* **Short problem**
Report only the number of lines holding "JSON".

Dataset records
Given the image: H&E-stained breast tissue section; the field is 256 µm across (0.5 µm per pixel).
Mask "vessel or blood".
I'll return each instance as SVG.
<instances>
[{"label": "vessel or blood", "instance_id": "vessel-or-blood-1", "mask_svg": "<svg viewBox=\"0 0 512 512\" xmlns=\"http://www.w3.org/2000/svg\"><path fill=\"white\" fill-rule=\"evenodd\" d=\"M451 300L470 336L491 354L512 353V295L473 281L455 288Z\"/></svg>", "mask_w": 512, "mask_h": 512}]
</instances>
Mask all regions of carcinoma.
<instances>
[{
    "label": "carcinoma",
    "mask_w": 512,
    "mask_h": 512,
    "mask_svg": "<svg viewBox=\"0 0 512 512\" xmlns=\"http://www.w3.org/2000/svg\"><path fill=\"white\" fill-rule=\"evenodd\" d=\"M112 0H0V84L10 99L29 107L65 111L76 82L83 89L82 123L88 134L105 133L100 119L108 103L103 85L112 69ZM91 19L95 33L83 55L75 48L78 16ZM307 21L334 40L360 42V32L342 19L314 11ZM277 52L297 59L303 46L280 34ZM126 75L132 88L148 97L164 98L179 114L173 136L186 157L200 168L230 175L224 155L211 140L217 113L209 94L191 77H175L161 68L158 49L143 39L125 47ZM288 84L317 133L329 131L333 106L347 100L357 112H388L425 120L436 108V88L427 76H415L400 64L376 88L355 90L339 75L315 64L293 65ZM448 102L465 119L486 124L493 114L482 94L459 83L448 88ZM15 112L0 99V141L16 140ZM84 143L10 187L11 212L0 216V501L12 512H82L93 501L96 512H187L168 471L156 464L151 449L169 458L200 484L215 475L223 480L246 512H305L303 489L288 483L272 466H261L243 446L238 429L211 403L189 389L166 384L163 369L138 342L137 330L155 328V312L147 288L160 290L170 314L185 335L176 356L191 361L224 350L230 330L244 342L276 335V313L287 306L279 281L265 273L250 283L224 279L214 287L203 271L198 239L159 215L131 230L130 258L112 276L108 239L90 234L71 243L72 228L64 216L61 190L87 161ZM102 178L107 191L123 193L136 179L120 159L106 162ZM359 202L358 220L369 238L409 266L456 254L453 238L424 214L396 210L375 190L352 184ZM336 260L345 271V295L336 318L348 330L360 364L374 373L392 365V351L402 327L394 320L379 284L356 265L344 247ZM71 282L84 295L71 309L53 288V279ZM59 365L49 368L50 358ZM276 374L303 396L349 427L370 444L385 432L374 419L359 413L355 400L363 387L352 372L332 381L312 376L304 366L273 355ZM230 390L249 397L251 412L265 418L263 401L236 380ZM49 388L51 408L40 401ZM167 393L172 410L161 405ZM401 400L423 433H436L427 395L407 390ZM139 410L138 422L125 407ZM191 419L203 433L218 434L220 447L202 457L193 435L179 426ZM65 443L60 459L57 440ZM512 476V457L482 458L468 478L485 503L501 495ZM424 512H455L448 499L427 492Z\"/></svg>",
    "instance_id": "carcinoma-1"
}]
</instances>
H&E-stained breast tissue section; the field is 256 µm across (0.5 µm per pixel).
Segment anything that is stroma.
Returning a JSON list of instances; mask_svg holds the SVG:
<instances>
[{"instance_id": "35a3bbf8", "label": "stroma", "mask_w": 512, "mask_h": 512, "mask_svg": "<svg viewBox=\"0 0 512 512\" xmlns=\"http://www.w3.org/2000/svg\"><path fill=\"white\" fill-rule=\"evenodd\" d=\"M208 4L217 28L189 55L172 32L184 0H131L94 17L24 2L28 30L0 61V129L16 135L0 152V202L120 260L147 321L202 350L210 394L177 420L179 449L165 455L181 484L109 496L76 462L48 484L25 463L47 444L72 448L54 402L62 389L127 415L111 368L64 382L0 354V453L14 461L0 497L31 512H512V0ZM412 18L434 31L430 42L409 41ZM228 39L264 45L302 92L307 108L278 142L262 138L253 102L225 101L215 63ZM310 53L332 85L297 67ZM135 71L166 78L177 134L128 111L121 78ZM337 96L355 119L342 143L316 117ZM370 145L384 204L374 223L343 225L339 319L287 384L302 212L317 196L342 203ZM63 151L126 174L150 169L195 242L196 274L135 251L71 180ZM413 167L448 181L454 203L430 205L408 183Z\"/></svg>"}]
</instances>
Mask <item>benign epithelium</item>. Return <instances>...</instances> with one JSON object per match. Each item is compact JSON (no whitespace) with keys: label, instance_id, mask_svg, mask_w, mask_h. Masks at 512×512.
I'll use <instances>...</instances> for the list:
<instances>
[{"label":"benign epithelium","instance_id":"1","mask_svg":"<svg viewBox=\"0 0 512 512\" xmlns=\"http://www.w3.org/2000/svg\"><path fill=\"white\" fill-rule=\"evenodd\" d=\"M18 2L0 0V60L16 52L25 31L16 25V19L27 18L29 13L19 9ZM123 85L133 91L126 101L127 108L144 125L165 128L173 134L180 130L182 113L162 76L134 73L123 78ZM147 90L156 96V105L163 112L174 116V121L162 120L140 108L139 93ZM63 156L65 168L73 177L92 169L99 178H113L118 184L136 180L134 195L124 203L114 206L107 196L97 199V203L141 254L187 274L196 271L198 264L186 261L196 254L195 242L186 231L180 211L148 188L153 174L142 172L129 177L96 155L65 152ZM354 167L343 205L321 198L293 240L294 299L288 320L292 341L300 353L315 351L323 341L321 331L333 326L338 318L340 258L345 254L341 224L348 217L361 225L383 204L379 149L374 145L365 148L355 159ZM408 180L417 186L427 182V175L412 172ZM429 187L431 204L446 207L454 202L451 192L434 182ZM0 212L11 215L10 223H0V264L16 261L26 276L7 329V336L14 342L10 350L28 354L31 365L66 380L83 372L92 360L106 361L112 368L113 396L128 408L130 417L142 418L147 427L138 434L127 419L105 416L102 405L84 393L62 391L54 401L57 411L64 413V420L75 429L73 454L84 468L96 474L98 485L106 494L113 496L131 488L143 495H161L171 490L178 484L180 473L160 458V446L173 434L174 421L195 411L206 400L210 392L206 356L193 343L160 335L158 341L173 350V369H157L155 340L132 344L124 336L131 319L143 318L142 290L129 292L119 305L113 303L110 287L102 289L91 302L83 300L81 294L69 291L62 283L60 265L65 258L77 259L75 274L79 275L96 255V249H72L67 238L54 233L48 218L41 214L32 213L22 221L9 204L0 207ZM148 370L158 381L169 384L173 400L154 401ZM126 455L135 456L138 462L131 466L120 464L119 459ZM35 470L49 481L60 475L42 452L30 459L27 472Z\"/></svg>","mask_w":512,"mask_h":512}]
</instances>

* **The response**
2